▸ **WHAT YOU NEED TO DO**:
Only the lines from the one containing "pink line: (225, 164)" to the end of the data below belong in the answer, each repeated exactly; no pictures.

____

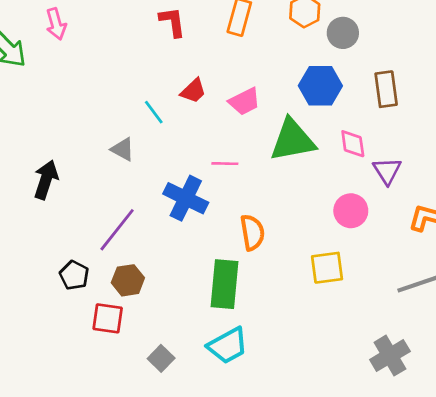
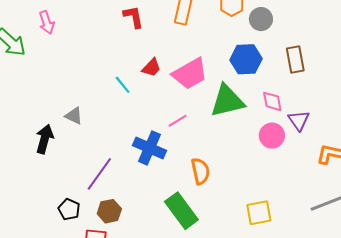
pink trapezoid: (244, 101) -> (190, 74), size x1.5
gray triangle: (123, 149) -> (74, 116), moved
pink line: (225, 164) -> (178, 121), turned -30
pink circle: (351, 211) -> (272, 136), moved
yellow square: (327, 268) -> (259, 213), moved
green rectangle: (224, 284) -> (181, 211), turned -39

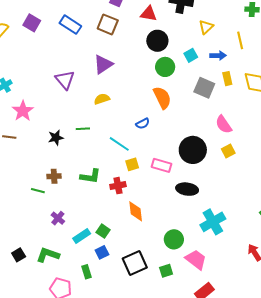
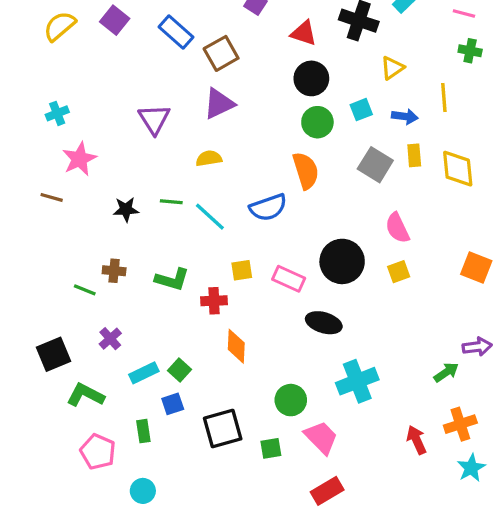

____

▸ **ANSWER TO THE EXERCISE**:
pink line: (225, 164) -> (178, 121), turned -30
pink circle: (351, 211) -> (272, 136), moved
yellow square: (327, 268) -> (259, 213), moved
green rectangle: (224, 284) -> (181, 211), turned -39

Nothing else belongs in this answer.